* [WHAT THE TASK ASKS]:
Where the word "diode" occurs in a line of the data, return the whole line.
INPUT MATERIAL section start
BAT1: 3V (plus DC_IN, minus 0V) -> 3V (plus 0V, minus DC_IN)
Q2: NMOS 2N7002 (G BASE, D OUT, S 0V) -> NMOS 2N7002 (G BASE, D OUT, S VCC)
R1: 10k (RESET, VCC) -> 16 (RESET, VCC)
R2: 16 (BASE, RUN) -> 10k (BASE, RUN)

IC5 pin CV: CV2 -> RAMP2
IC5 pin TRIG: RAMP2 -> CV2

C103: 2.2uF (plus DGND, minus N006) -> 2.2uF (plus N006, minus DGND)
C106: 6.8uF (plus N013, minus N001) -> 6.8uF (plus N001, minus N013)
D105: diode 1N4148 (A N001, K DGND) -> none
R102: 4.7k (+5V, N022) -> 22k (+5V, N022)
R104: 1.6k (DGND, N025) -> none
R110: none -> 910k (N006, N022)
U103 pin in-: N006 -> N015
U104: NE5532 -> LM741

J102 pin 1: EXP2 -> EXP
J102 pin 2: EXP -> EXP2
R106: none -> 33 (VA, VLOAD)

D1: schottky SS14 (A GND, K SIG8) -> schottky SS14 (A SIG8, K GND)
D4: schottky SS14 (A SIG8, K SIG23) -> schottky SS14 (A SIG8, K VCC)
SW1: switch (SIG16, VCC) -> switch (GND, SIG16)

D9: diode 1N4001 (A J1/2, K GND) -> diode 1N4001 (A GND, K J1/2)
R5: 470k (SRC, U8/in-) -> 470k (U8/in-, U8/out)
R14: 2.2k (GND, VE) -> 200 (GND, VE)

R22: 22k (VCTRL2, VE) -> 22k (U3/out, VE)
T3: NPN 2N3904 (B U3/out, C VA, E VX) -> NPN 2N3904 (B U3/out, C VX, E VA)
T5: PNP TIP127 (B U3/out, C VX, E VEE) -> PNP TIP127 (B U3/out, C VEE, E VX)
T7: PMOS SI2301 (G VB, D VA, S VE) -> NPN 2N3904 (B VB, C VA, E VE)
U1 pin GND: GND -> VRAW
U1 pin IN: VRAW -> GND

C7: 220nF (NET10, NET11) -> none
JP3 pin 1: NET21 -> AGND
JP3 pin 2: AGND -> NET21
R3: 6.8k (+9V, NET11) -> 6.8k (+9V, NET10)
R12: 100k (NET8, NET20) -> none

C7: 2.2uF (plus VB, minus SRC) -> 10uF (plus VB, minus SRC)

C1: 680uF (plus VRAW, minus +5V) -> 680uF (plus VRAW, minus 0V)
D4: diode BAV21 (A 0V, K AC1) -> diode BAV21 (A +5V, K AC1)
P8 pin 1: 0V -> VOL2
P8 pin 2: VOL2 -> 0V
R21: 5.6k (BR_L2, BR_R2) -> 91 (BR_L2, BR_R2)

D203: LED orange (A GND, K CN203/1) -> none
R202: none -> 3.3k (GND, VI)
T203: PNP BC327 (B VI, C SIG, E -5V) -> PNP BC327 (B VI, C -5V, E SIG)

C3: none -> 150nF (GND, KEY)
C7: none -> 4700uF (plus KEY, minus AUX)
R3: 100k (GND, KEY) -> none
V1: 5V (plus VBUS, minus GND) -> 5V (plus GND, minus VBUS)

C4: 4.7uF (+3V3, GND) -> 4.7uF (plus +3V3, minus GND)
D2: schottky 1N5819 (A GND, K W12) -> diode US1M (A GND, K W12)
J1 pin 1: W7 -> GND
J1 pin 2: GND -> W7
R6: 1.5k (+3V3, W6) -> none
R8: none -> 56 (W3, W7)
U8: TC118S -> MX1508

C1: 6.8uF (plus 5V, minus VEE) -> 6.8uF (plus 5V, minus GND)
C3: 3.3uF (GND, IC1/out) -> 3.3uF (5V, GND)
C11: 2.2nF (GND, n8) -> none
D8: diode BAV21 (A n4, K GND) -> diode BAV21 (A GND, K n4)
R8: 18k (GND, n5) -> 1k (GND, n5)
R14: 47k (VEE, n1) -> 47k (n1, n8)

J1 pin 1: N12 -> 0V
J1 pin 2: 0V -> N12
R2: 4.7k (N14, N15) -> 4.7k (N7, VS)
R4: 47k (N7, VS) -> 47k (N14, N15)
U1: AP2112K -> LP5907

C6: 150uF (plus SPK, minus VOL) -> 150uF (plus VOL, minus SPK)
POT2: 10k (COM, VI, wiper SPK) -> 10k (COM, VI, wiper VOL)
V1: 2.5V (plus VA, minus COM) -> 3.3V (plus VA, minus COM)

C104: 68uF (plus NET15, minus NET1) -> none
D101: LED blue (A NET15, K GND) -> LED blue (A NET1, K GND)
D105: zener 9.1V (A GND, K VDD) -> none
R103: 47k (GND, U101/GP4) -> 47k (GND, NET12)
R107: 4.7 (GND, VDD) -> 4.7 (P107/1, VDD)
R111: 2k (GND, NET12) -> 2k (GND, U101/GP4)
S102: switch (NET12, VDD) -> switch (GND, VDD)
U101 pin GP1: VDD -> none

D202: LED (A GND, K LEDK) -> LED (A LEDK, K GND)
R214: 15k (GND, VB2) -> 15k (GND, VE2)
INPUT MATERIAL section end
* [ANSWER BELOW]:
D105: diode 1N4148 (A N001, K DGND) -> none
D9: diode 1N4001 (A J1/2, K GND) -> diode 1N4001 (A GND, K J1/2)
D4: diode BAV21 (A 0V, K AC1) -> diode BAV21 (A +5V, K AC1)
D2: schottky 1N5819 (A GND, K W12) -> diode US1M (A GND, K W12)
D8: diode BAV21 (A n4, K GND) -> diode BAV21 (A GND, K n4)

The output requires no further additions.